Records for the task START

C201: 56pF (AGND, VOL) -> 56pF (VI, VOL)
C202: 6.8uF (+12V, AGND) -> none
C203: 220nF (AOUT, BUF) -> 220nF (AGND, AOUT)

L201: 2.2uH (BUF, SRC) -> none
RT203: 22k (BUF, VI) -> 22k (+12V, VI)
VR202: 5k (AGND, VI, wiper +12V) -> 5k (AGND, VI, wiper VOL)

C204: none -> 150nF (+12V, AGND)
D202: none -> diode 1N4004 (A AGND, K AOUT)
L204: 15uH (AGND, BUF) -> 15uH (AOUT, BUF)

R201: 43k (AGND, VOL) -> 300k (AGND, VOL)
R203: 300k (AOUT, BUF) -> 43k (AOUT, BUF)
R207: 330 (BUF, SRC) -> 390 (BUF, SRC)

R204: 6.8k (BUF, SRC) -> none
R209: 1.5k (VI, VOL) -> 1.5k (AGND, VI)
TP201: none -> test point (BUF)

Records for the task END
Records for the task START

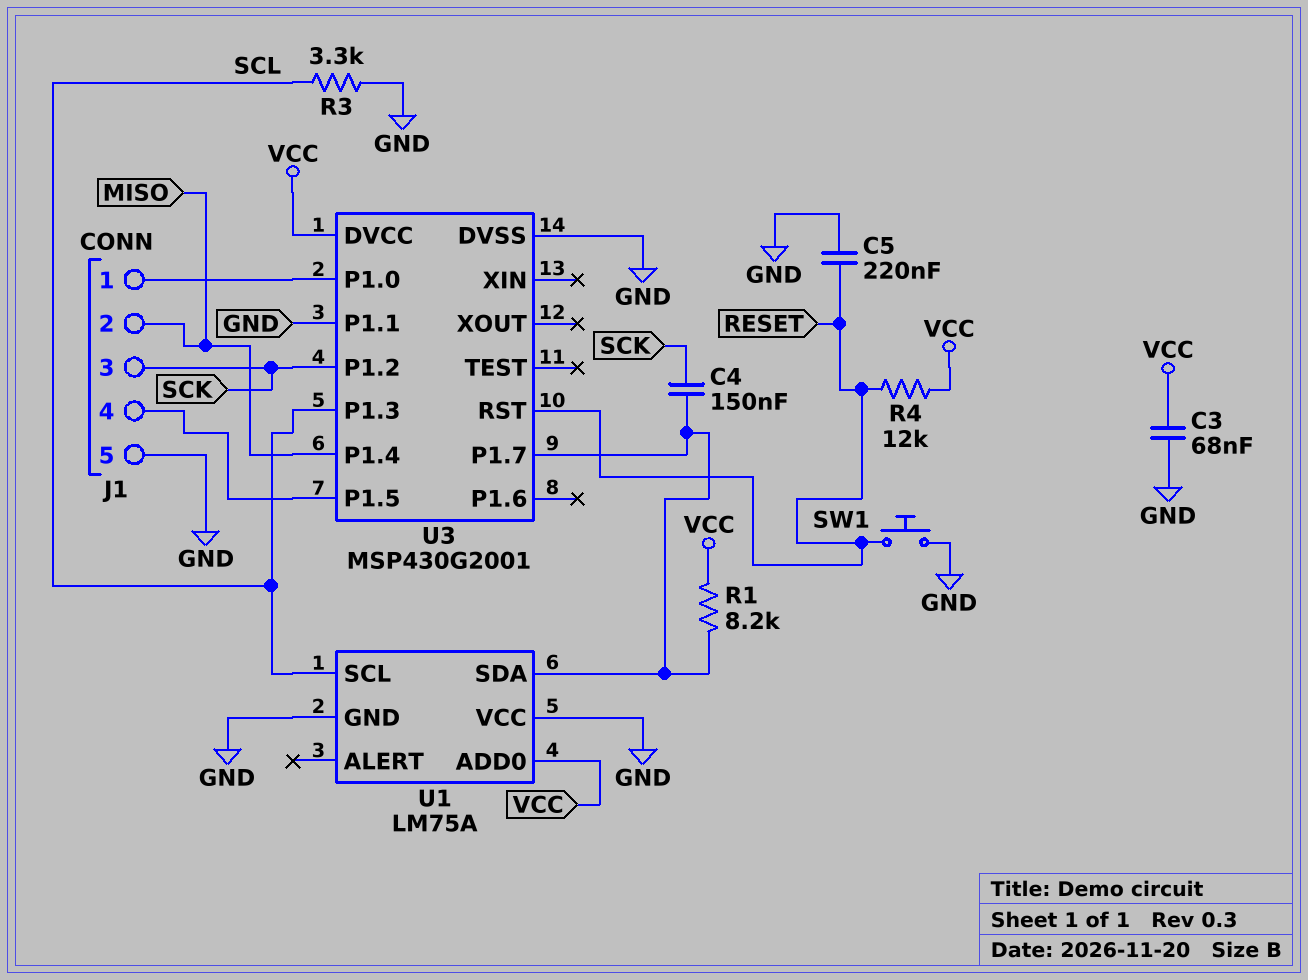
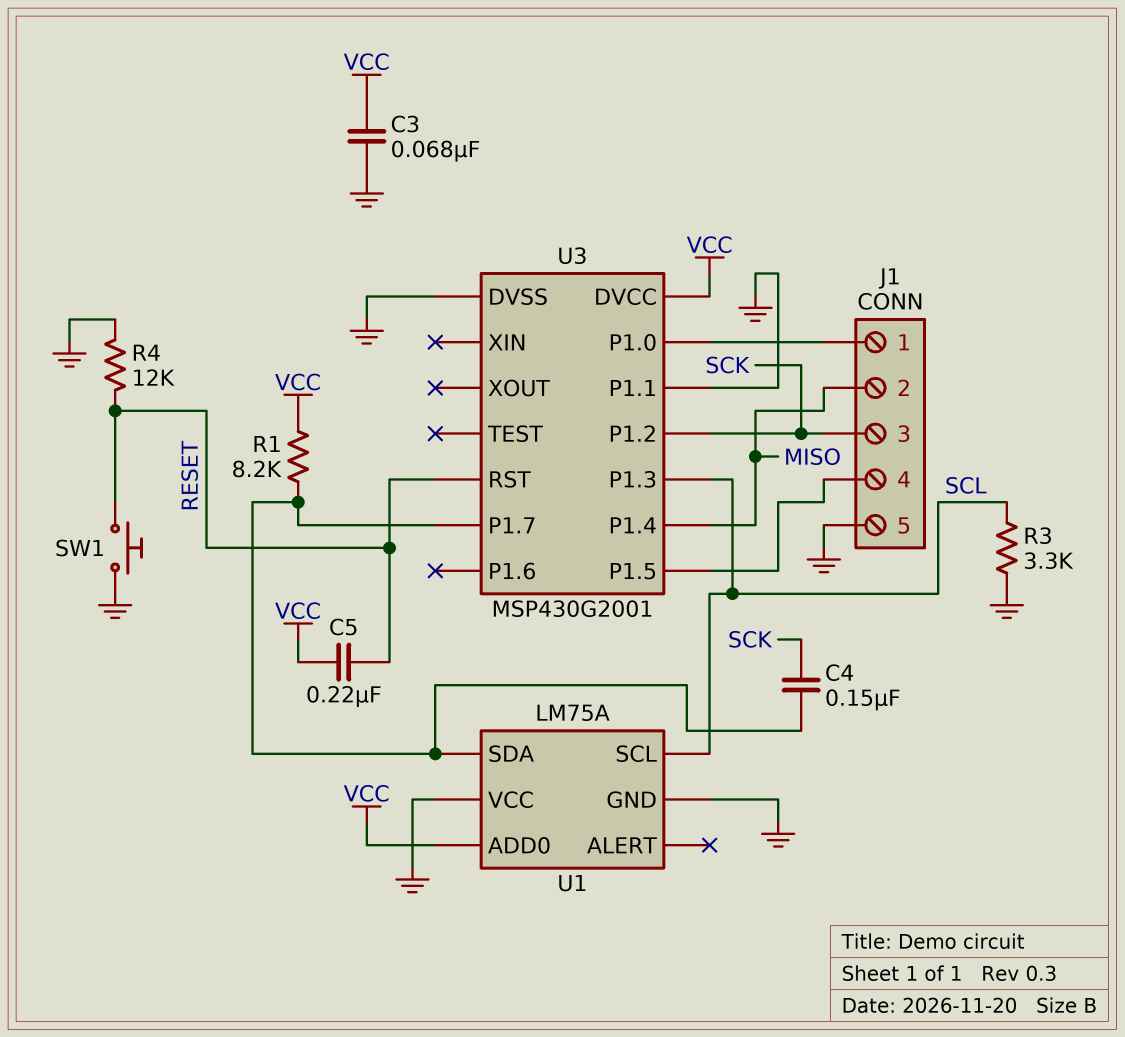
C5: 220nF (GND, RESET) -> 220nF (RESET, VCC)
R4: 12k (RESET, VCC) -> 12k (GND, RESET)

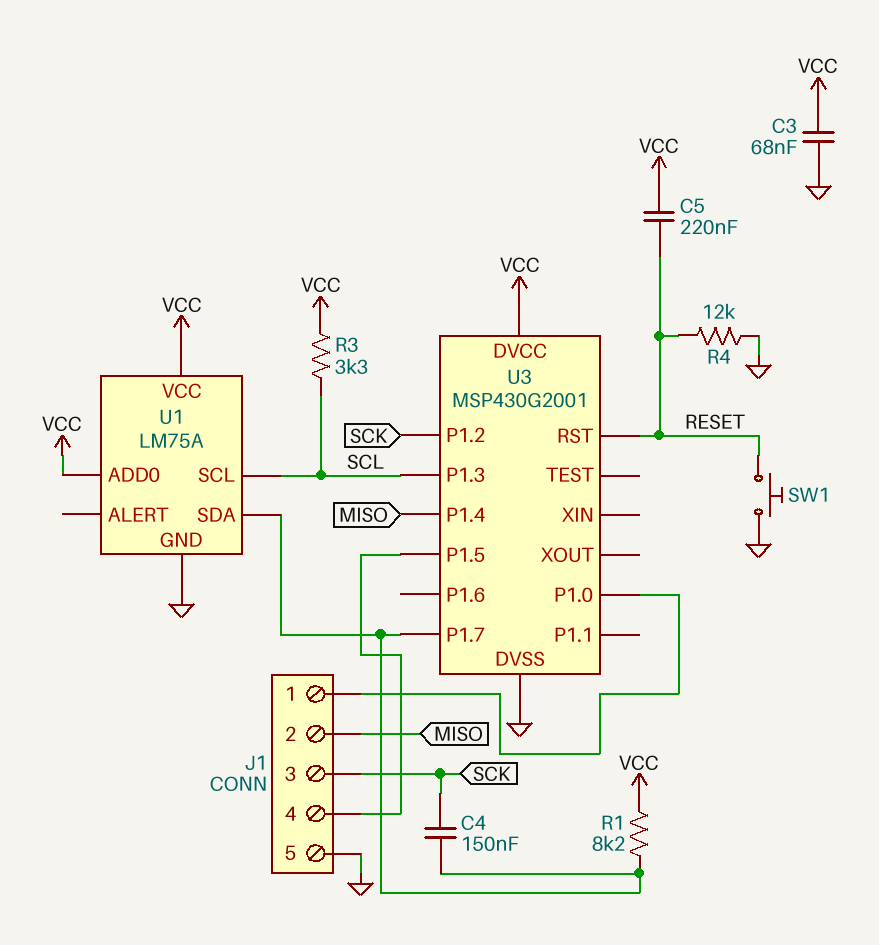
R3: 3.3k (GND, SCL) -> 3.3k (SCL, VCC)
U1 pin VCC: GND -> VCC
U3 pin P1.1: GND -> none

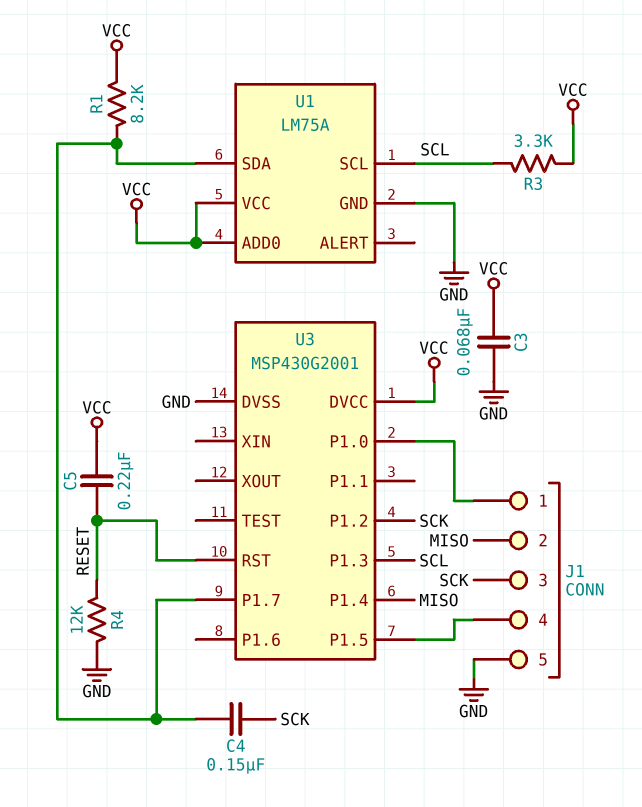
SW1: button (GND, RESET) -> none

Records for the task END

◆ **What is expected**
Could you return exactly the stretch of the data above that starts at the line with "L201: 2.2uH (BUF, SRC) -> none" and ends at the line with "TP201: none -> test point (BUF)", both lines included?

◆ **Answer to this task**
L201: 2.2uH (BUF, SRC) -> none
RT203: 22k (BUF, VI) -> 22k (+12V, VI)
VR202: 5k (AGND, VI, wiper +12V) -> 5k (AGND, VI, wiper VOL)

C204: none -> 150nF (+12V, AGND)
D202: none -> diode 1N4004 (A AGND, K AOUT)
L204: 15uH (AGND, BUF) -> 15uH (AOUT, BUF)

R201: 43k (AGND, VOL) -> 300k (AGND, VOL)
R203: 300k (AOUT, BUF) -> 43k (AOUT, BUF)
R207: 330 (BUF, SRC) -> 390 (BUF, SRC)

R204: 6.8k (BUF, SRC) -> none
R209: 1.5k (VI, VOL) -> 1.5k (AGND, VI)
TP201: none -> test point (BUF)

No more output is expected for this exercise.